START Records supplied
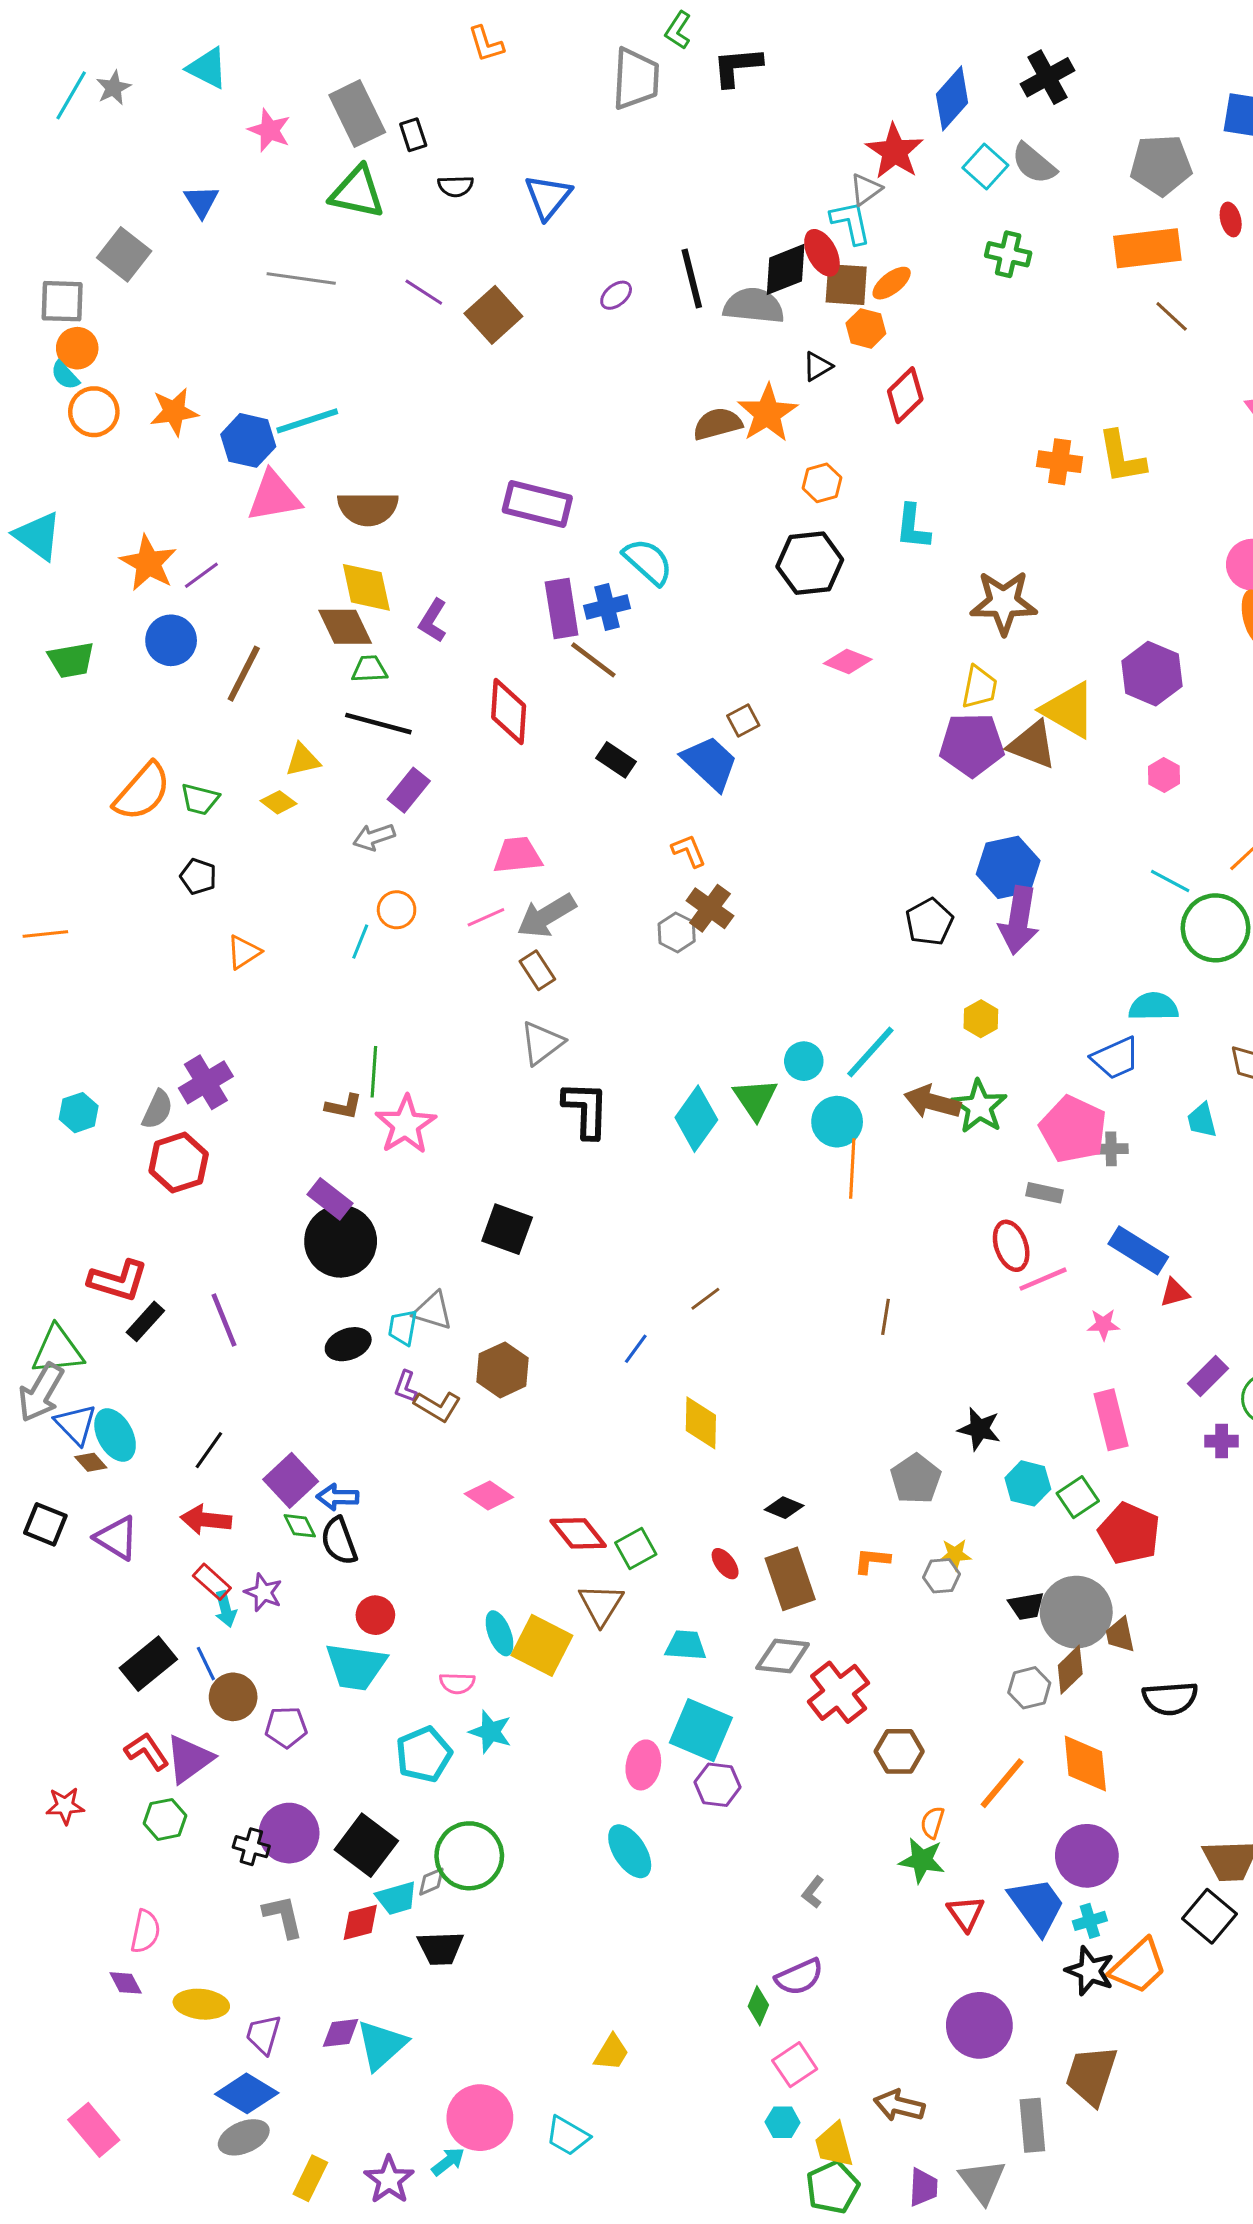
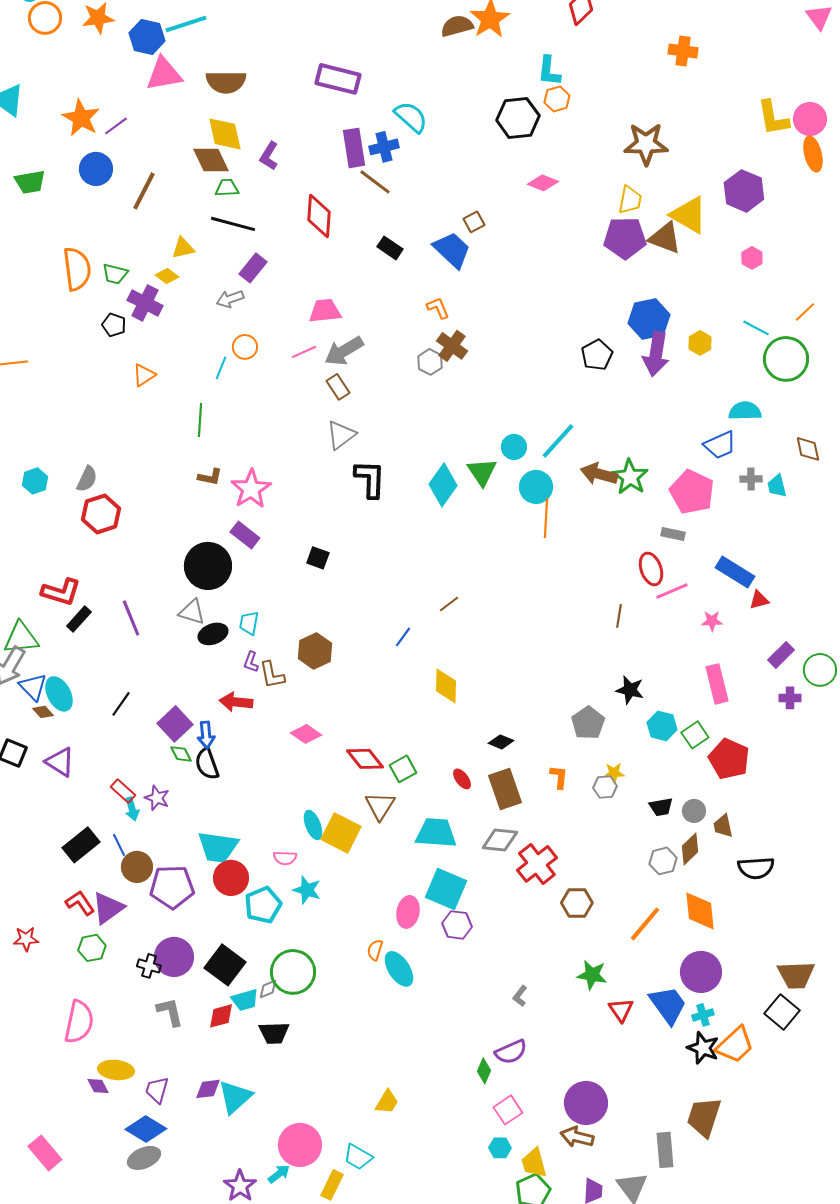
yellow L-shape: (1122, 457) -> (773, 118), moved
orange hexagon: (822, 483) -> (557, 99), moved
cyan L-shape: (913, 527) -> (549, 71), moved
orange semicircle: (142, 792) -> (77, 269), turned -48
yellow hexagon: (981, 1019) -> (700, 343), moved
green line: (374, 1072) -> (200, 420), moved
purple cross: (206, 1082) -> (145, 303), moved, turned -32
gray cross: (1111, 1149) -> (751, 479), moved
purple rectangle: (330, 1199) -> (245, 535), moved
black square: (507, 1229) -> (318, 558), size x0.7
gray triangle: (433, 1311) -> (192, 612), moved
brown line: (886, 1317) -> (619, 616), moved
brown L-shape: (437, 1406) -> (272, 675), turned 48
blue arrow: (338, 1497) -> (206, 735), turned -96
red arrow: (206, 1520) -> (236, 702), moved
orange L-shape: (872, 1561) -> (559, 777), turned 90
gray circle: (1076, 1612) -> (694, 811), size x0.5
red circle: (375, 1615) -> (231, 878), moved, size x1.4
cyan trapezoid: (686, 1645) -> (436, 833), size x1.5
purple pentagon: (286, 1727) -> (172, 887), size x1.6
orange semicircle: (932, 1823) -> (375, 950), moved
pink semicircle: (145, 1931) -> (79, 1022), size x1.5
purple diamond: (126, 1983) -> (98, 1086), moved
purple circle: (979, 2025) -> (586, 1103), moved
yellow rectangle: (310, 2178) -> (332, 1185), moved

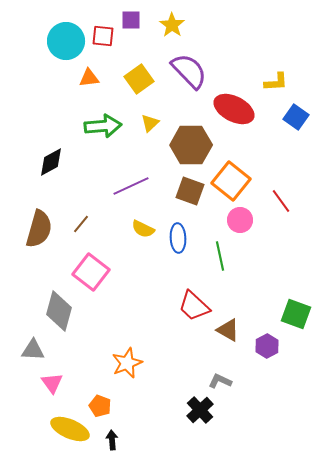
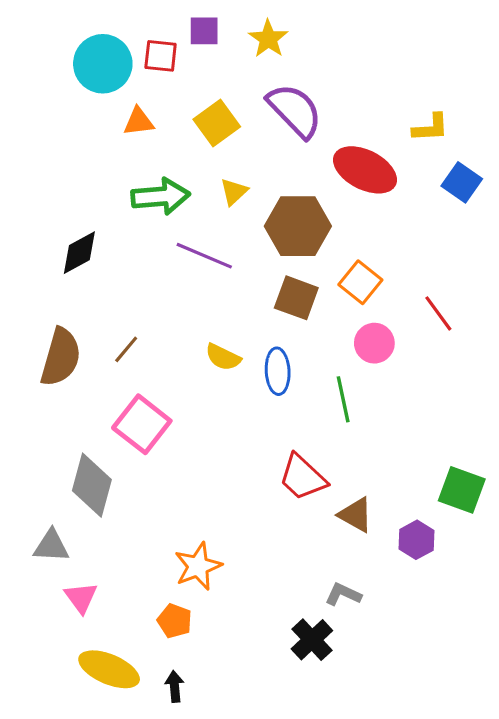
orange square: (231, 181) -> (360, 282), size x0.7
purple line: (131, 186) -> (204, 256), moved, turned 48
orange pentagon: (100, 406) -> (175, 621), moved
END Records supplied
### Required action
Bring together all lines in the records where the word "cross" is found.

### Task output
purple cross: (206, 1082) -> (145, 303), moved, turned -32
gray cross: (1111, 1149) -> (751, 479), moved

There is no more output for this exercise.